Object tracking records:
--- START ---

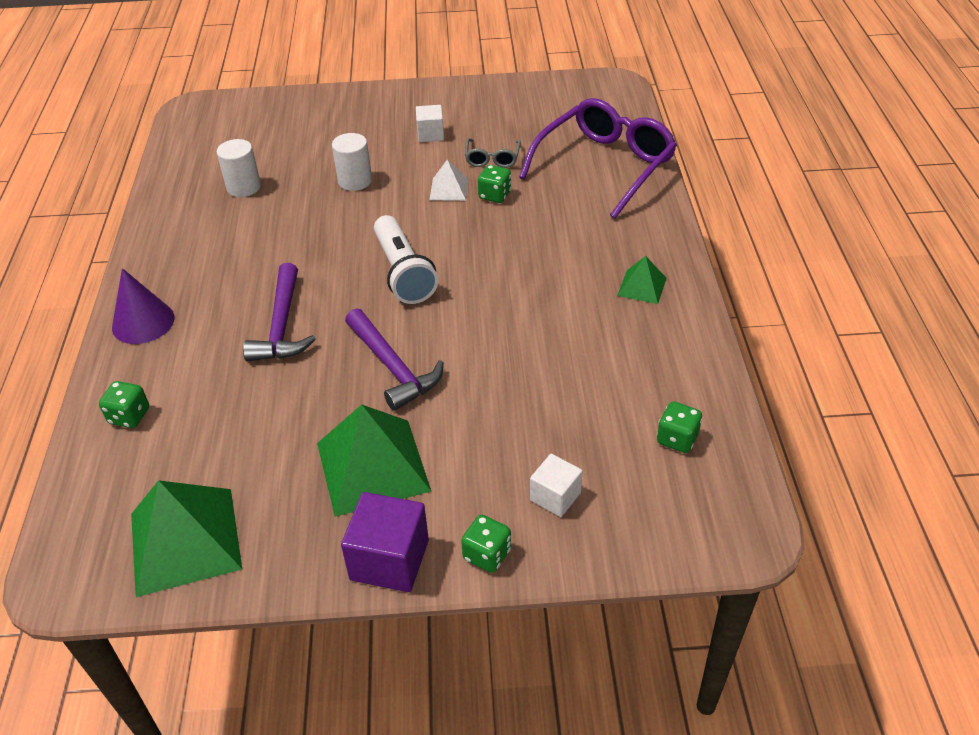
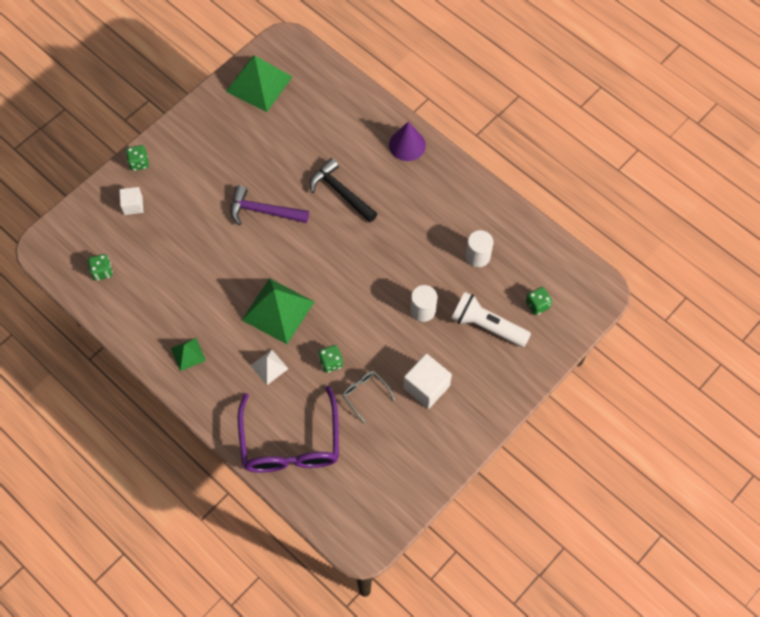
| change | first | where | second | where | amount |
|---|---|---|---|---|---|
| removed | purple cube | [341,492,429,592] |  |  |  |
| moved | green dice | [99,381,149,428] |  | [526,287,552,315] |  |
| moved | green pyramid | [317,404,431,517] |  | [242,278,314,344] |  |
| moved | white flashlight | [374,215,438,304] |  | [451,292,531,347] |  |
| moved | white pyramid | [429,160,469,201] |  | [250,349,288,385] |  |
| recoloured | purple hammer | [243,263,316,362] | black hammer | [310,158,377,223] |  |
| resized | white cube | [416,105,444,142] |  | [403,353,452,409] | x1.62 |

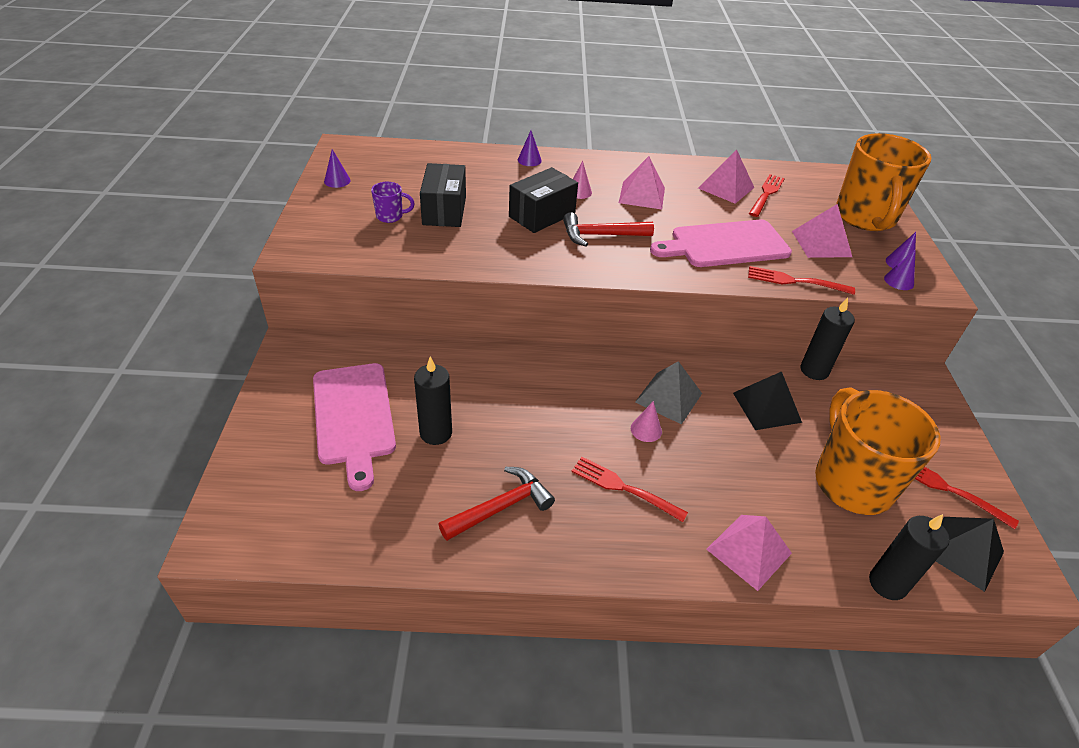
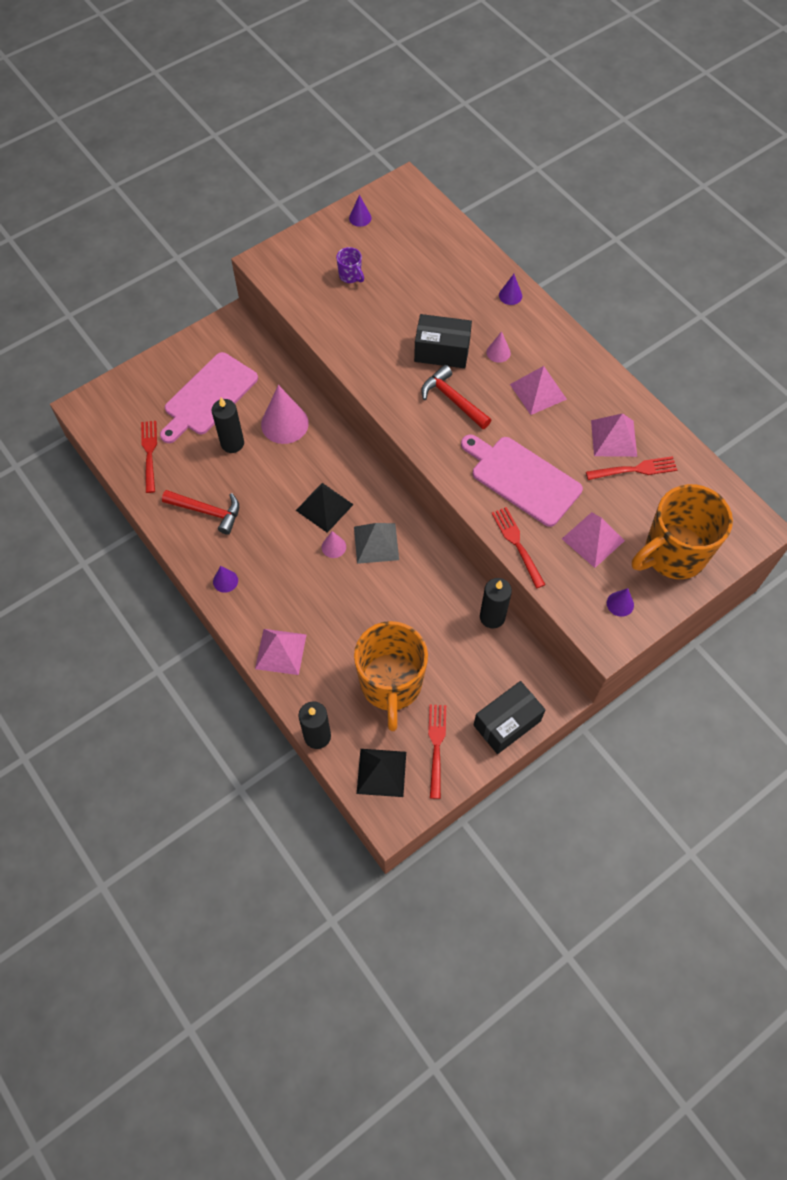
| change | first | where | second | where | amount |
|---|---|---|---|---|---|
| added |  |  | pink cone | [261,385,309,444] |  |
| moved | black box | [420,163,466,227] |  | [474,681,545,754] |  |
| moved | red fork | [571,457,688,522] |  | [141,421,157,493] |  |
| moved | black pyramid | [733,371,802,430] |  | [296,483,354,533] |  |
| moved | purple cone | [884,249,916,290] |  | [213,566,238,593] |  |
| turned | orange mug | [815,387,940,515] |  | [354,621,428,731] | 135 degrees clockwise |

--- END ---

- What this task involves -
Give again, word for word, the line that contains "white flashlight |" and every line after it through the end of the entries; omit the pictures.

- Finished task -
| moved | white flashlight | [374,215,438,304] |  | [451,292,531,347] |  |
| moved | white pyramid | [429,160,469,201] |  | [250,349,288,385] |  |
| recoloured | purple hammer | [243,263,316,362] | black hammer | [310,158,377,223] |  |
| resized | white cube | [416,105,444,142] |  | [403,353,452,409] | x1.62 |

| change | first | where | second | where | amount |
|---|---|---|---|---|---|
| added |  |  | pink cone | [261,385,309,444] |  |
| moved | black box | [420,163,466,227] |  | [474,681,545,754] |  |
| moved | red fork | [571,457,688,522] |  | [141,421,157,493] |  |
| moved | black pyramid | [733,371,802,430] |  | [296,483,354,533] |  |
| moved | purple cone | [884,249,916,290] |  | [213,566,238,593] |  |
| turned | orange mug | [815,387,940,515] |  | [354,621,428,731] | 135 degrees clockwise |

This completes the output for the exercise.